___ RECORDS ___

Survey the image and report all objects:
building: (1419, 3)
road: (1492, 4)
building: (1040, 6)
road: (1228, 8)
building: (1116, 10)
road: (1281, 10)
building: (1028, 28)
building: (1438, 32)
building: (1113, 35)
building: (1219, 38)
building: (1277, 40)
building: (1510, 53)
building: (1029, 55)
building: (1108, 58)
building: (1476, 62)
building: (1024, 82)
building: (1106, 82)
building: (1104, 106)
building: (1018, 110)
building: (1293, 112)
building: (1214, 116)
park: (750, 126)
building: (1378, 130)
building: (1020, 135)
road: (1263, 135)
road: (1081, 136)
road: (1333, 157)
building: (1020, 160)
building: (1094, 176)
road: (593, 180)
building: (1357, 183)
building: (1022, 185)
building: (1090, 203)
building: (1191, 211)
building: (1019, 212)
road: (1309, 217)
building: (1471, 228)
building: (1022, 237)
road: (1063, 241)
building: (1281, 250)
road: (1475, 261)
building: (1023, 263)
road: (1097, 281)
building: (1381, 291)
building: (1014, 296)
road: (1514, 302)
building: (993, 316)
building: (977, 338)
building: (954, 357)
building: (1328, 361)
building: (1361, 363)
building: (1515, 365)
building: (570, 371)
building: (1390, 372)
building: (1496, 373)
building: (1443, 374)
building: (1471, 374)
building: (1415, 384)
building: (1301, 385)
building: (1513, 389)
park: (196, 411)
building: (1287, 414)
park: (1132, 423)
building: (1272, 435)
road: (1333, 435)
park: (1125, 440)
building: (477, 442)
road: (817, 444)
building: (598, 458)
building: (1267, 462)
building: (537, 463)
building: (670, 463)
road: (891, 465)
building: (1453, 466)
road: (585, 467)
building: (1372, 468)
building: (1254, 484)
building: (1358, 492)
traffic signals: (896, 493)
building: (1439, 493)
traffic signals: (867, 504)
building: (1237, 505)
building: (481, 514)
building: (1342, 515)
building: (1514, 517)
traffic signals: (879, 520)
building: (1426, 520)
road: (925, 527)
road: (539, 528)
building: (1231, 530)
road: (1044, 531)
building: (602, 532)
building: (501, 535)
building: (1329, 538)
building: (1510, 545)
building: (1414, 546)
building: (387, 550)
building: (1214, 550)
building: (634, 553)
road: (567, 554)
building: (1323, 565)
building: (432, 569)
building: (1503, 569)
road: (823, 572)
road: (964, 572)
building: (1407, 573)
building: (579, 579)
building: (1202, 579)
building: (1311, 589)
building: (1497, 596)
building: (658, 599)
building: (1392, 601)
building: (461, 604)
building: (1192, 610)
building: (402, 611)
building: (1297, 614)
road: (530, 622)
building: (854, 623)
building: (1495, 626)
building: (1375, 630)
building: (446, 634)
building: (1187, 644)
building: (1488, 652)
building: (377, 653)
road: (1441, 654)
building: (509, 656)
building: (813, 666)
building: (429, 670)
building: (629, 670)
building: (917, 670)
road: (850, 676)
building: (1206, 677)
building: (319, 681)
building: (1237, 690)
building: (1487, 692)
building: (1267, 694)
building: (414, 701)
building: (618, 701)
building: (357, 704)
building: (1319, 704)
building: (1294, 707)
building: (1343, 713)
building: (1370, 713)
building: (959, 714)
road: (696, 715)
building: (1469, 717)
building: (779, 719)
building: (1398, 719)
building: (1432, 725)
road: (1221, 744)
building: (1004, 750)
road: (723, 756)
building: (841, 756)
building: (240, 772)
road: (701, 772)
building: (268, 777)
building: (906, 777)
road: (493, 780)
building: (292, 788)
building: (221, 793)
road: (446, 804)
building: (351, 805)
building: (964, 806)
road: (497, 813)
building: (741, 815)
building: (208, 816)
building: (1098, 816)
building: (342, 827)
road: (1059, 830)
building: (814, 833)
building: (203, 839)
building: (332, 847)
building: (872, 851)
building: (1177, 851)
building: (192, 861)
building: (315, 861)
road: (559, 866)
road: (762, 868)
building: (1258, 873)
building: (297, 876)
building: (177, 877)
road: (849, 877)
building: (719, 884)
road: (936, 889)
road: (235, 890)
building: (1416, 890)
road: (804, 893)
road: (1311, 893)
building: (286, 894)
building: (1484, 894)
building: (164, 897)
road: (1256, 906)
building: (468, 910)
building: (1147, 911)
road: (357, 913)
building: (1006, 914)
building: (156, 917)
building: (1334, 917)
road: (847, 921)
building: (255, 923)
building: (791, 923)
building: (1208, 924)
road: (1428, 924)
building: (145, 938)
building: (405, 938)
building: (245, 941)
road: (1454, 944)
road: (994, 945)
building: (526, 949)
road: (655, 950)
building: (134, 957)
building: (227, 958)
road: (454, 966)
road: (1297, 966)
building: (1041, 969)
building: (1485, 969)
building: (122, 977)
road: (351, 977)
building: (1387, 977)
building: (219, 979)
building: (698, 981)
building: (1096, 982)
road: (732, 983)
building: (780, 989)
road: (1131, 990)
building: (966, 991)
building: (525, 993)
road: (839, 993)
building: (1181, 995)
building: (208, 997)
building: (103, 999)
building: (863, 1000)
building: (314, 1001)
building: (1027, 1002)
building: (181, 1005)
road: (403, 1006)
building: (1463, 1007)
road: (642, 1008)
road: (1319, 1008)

___

# [EXERCISE REQUIREMENTS]
Everything in the listing should be transcribed exactly.

# [TASK RESULT]
Survey the image and report all objects:
building: (1419, 3)
road: (1492, 4)
building: (1040, 6)
road: (1228, 8)
building: (1116, 10)
road: (1281, 10)
building: (1028, 28)
building: (1438, 32)
building: (1113, 35)
building: (1219, 38)
building: (1277, 40)
building: (1510, 53)
building: (1029, 55)
building: (1108, 58)
building: (1476, 62)
building: (1024, 82)
building: (1106, 82)
building: (1104, 106)
building: (1018, 110)
building: (1293, 112)
building: (1214, 116)
park: (750, 126)
building: (1378, 130)
building: (1020, 135)
road: (1263, 135)
road: (1081, 136)
road: (1333, 157)
building: (1020, 160)
building: (1094, 176)
road: (593, 180)
building: (1357, 183)
building: (1022, 185)
building: (1090, 203)
building: (1191, 211)
building: (1019, 212)
road: (1309, 217)
building: (1471, 228)
building: (1022, 237)
road: (1063, 241)
building: (1281, 250)
road: (1475, 261)
building: (1023, 263)
road: (1097, 281)
building: (1381, 291)
building: (1014, 296)
road: (1514, 302)
building: (993, 316)
building: (977, 338)
building: (954, 357)
building: (1328, 361)
building: (1361, 363)
building: (1515, 365)
building: (570, 371)
building: (1390, 372)
building: (1496, 373)
building: (1443, 374)
building: (1471, 374)
building: (1415, 384)
building: (1301, 385)
building: (1513, 389)
park: (196, 411)
building: (1287, 414)
park: (1132, 423)
building: (1272, 435)
road: (1333, 435)
park: (1125, 440)
building: (477, 442)
road: (817, 444)
building: (598, 458)
building: (1267, 462)
building: (537, 463)
building: (670, 463)
road: (891, 465)
building: (1453, 466)
road: (585, 467)
building: (1372, 468)
building: (1254, 484)
building: (1358, 492)
traffic signals: (896, 493)
building: (1439, 493)
traffic signals: (867, 504)
building: (1237, 505)
building: (481, 514)
building: (1342, 515)
building: (1514, 517)
traffic signals: (879, 520)
building: (1426, 520)
road: (925, 527)
road: (539, 528)
building: (1231, 530)
road: (1044, 531)
building: (602, 532)
building: (501, 535)
building: (1329, 538)
building: (1510, 545)
building: (1414, 546)
building: (387, 550)
building: (1214, 550)
building: (634, 553)
road: (567, 554)
building: (1323, 565)
building: (432, 569)
building: (1503, 569)
road: (823, 572)
road: (964, 572)
building: (1407, 573)
building: (579, 579)
building: (1202, 579)
building: (1311, 589)
building: (1497, 596)
building: (658, 599)
building: (1392, 601)
building: (461, 604)
building: (1192, 610)
building: (402, 611)
building: (1297, 614)
road: (530, 622)
building: (854, 623)
building: (1495, 626)
building: (1375, 630)
building: (446, 634)
building: (1187, 644)
building: (1488, 652)
building: (377, 653)
road: (1441, 654)
building: (509, 656)
building: (813, 666)
building: (429, 670)
building: (629, 670)
building: (917, 670)
road: (850, 676)
building: (1206, 677)
building: (319, 681)
building: (1237, 690)
building: (1487, 692)
building: (1267, 694)
building: (414, 701)
building: (618, 701)
building: (357, 704)
building: (1319, 704)
building: (1294, 707)
building: (1343, 713)
building: (1370, 713)
building: (959, 714)
road: (696, 715)
building: (1469, 717)
building: (779, 719)
building: (1398, 719)
building: (1432, 725)
road: (1221, 744)
building: (1004, 750)
road: (723, 756)
building: (841, 756)
building: (240, 772)
road: (701, 772)
building: (268, 777)
building: (906, 777)
road: (493, 780)
building: (292, 788)
building: (221, 793)
road: (446, 804)
building: (351, 805)
building: (964, 806)
road: (497, 813)
building: (741, 815)
building: (208, 816)
building: (1098, 816)
building: (342, 827)
road: (1059, 830)
building: (814, 833)
building: (203, 839)
building: (332, 847)
building: (872, 851)
building: (1177, 851)
building: (192, 861)
building: (315, 861)
road: (559, 866)
road: (762, 868)
building: (1258, 873)
building: (297, 876)
building: (177, 877)
road: (849, 877)
building: (719, 884)
road: (936, 889)
road: (235, 890)
building: (1416, 890)
road: (804, 893)
road: (1311, 893)
building: (286, 894)
building: (1484, 894)
building: (164, 897)
road: (1256, 906)
building: (468, 910)
building: (1147, 911)
road: (357, 913)
building: (1006, 914)
building: (156, 917)
building: (1334, 917)
road: (847, 921)
building: (255, 923)
building: (791, 923)
building: (1208, 924)
road: (1428, 924)
building: (145, 938)
building: (405, 938)
building: (245, 941)
road: (1454, 944)
road: (994, 945)
building: (526, 949)
road: (655, 950)
building: (134, 957)
building: (227, 958)
road: (454, 966)
road: (1297, 966)
building: (1041, 969)
building: (1485, 969)
building: (122, 977)
road: (351, 977)
building: (1387, 977)
building: (219, 979)
building: (698, 981)
building: (1096, 982)
road: (732, 983)
building: (780, 989)
road: (1131, 990)
building: (966, 991)
building: (525, 993)
road: (839, 993)
building: (1181, 995)
building: (208, 997)
building: (103, 999)
building: (863, 1000)
building: (314, 1001)
building: (1027, 1002)
building: (181, 1005)
road: (403, 1006)
building: (1463, 1007)
road: (642, 1008)
road: (1319, 1008)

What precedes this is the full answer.